* Exercise goal: Reproduce every entry exactly and leave its pictures out.

* Record excerpts:
==========
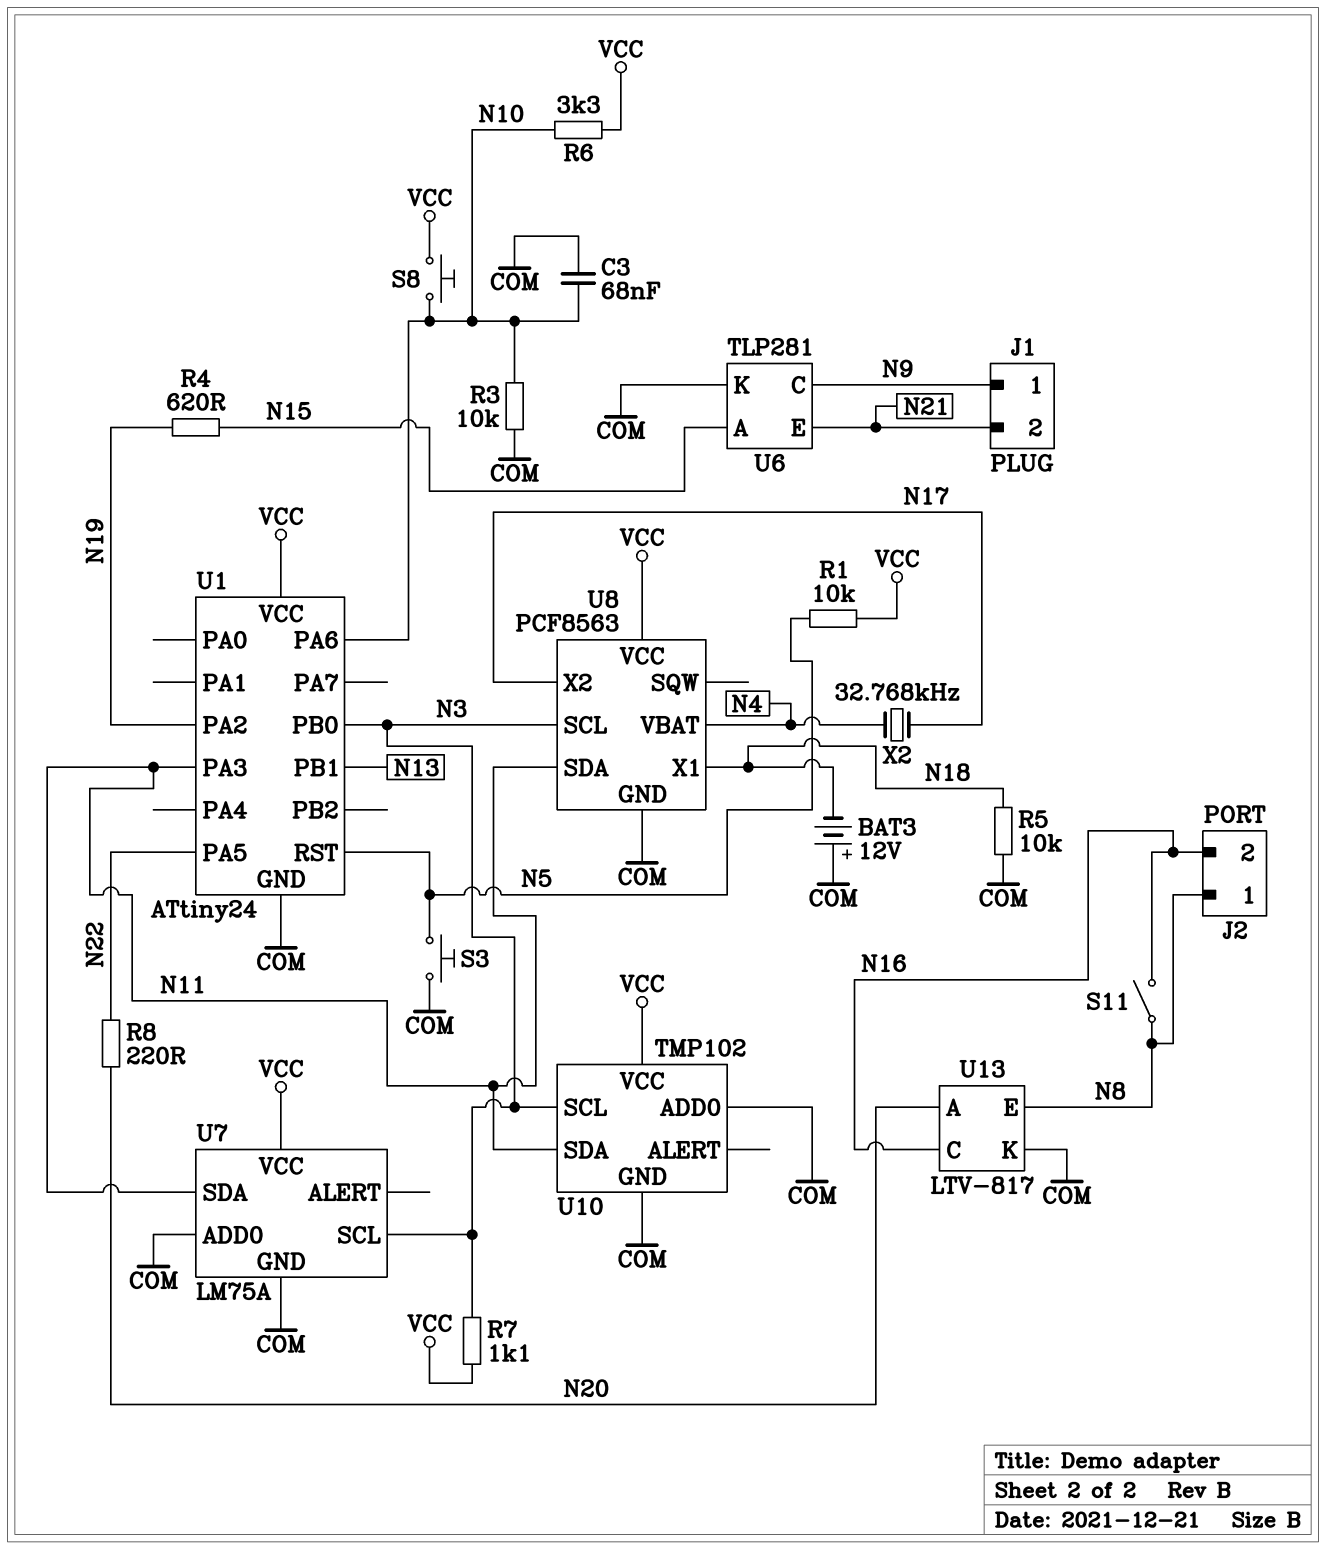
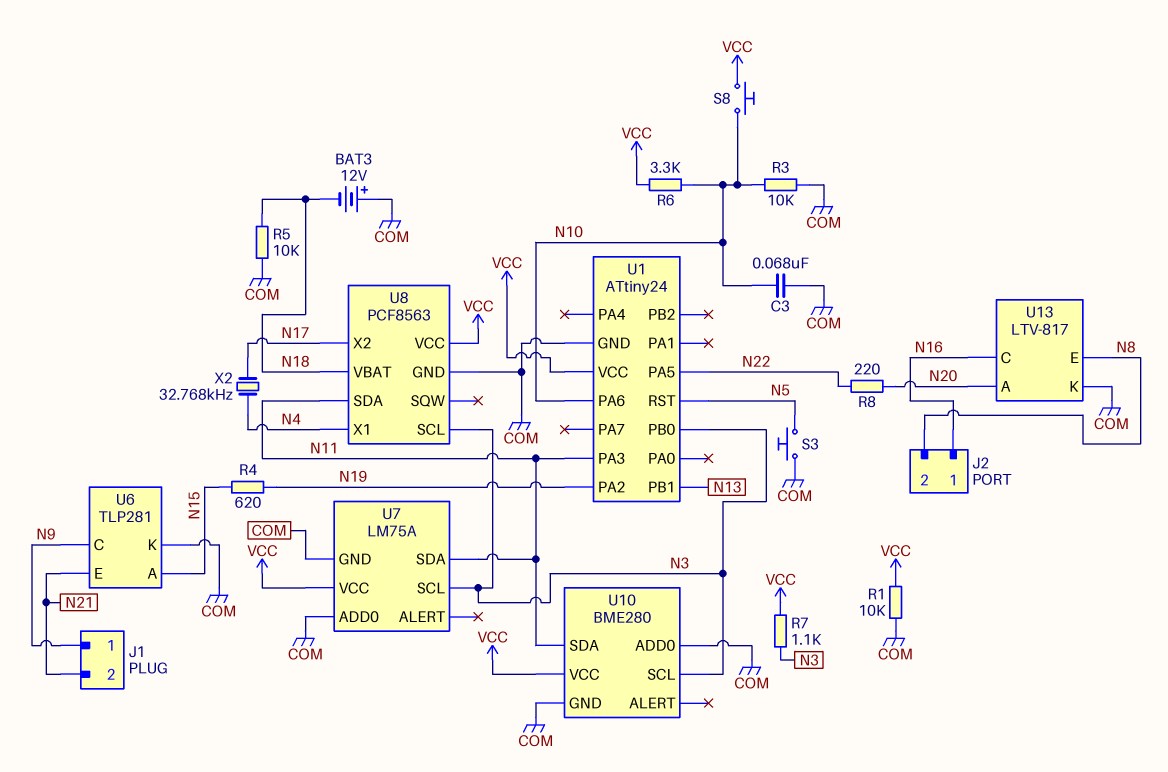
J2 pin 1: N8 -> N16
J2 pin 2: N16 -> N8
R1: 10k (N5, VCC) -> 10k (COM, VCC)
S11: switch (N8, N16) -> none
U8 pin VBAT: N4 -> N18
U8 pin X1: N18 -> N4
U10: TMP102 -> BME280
==========
* Answer box:
J2 pin 1: N8 -> N16
J2 pin 2: N16 -> N8
R1: 10k (N5, VCC) -> 10k (COM, VCC)
S11: switch (N8, N16) -> none
U8 pin VBAT: N4 -> N18
U8 pin X1: N18 -> N4
U10: TMP102 -> BME280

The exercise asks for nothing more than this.